• **Task item**
Text in the records must be reproduced exactly, and pictures must be skipped.
[Supplied records — start]
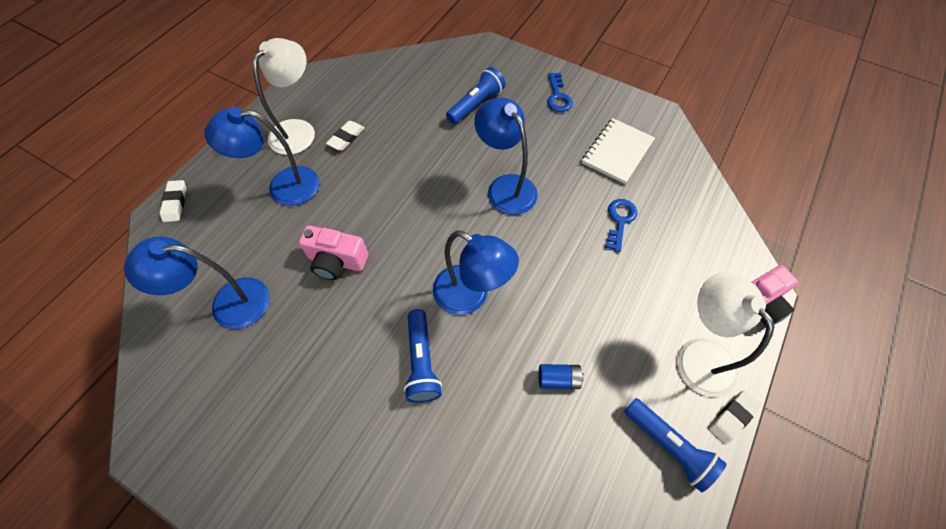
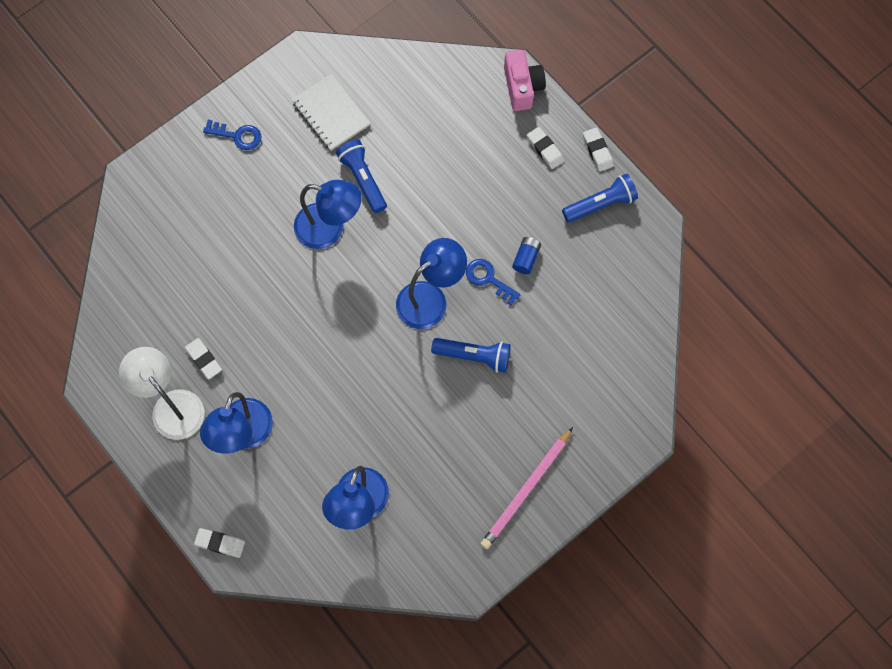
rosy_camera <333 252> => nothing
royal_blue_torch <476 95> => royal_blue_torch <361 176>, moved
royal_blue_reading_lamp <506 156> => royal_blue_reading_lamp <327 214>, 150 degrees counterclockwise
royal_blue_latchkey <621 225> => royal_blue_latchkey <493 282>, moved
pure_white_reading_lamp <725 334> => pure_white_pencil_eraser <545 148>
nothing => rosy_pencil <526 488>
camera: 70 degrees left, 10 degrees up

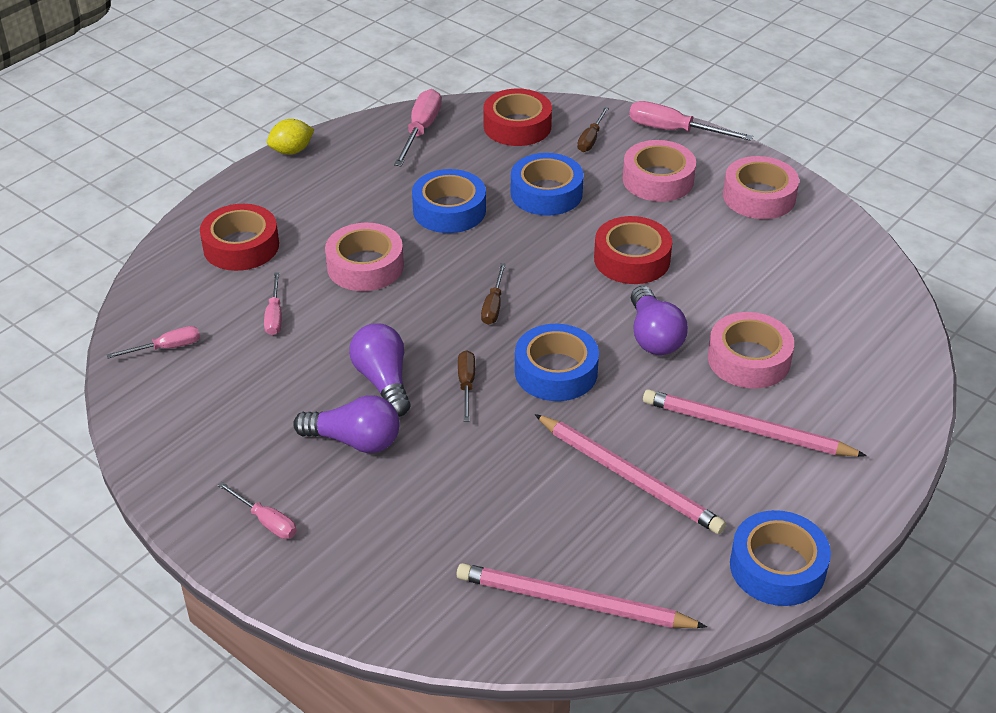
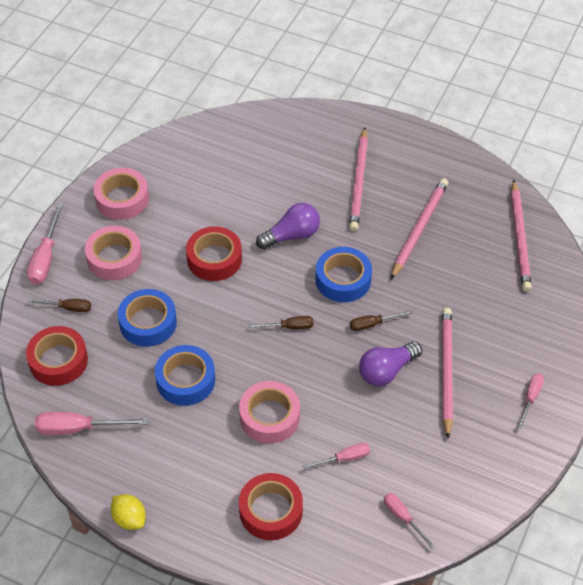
violet_lightbulb <346 424> => rosy_pencil <447 373>
rosy_tape <751 350> => nothing
royal_blue_tape <780 558> => nothing
camera: 105 degrees left, 10 degrees up

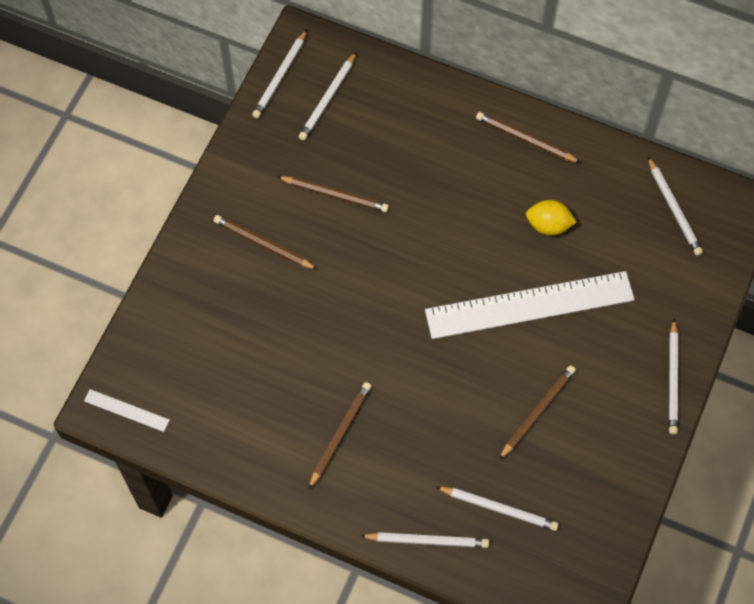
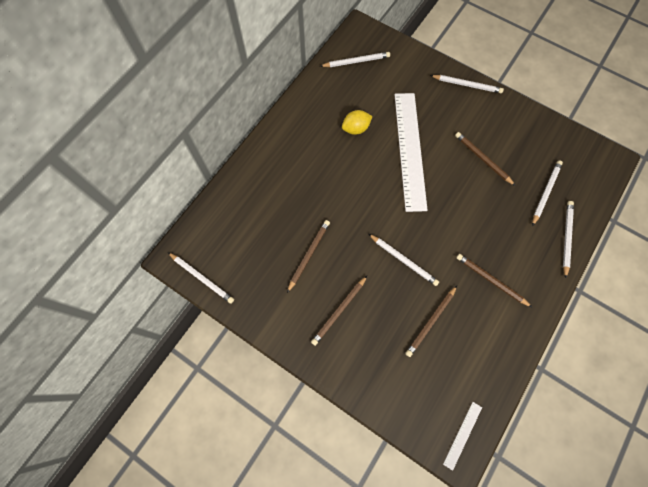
pure_white_pencil <327 96> => pure_white_pencil <404 260>, moved
dark_brown_pencil <528 137> => dark_brown_pencil <431 321>, moved
golden_citrus_fruit <551 218> => golden_citrus_fruit <357 122>, 45 degrees clockwise
camera: 80 degrees left, 5 degrees up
[Supplied records — finish]
• **Answer box**
rosy_camera <333 252> => nothing
royal_blue_torch <476 95> => royal_blue_torch <361 176>, moved
royal_blue_reading_lamp <506 156> => royal_blue_reading_lamp <327 214>, 150 degrees counterclockwise
royal_blue_latchkey <621 225> => royal_blue_latchkey <493 282>, moved
pure_white_reading_lamp <725 334> => pure_white_pencil_eraser <545 148>
nothing => rosy_pencil <526 488>
camera: 70 degrees left, 10 degrees up

violet_lightbulb <346 424> => rosy_pencil <447 373>
rosy_tape <751 350> => nothing
royal_blue_tape <780 558> => nothing
camera: 105 degrees left, 10 degrees up

pure_white_pencil <327 96> => pure_white_pencil <404 260>, moved
dark_brown_pencil <528 137> => dark_brown_pencil <431 321>, moved
golden_citrus_fruit <551 218> => golden_citrus_fruit <357 122>, 45 degrees clockwise
camera: 80 degrees left, 5 degrees up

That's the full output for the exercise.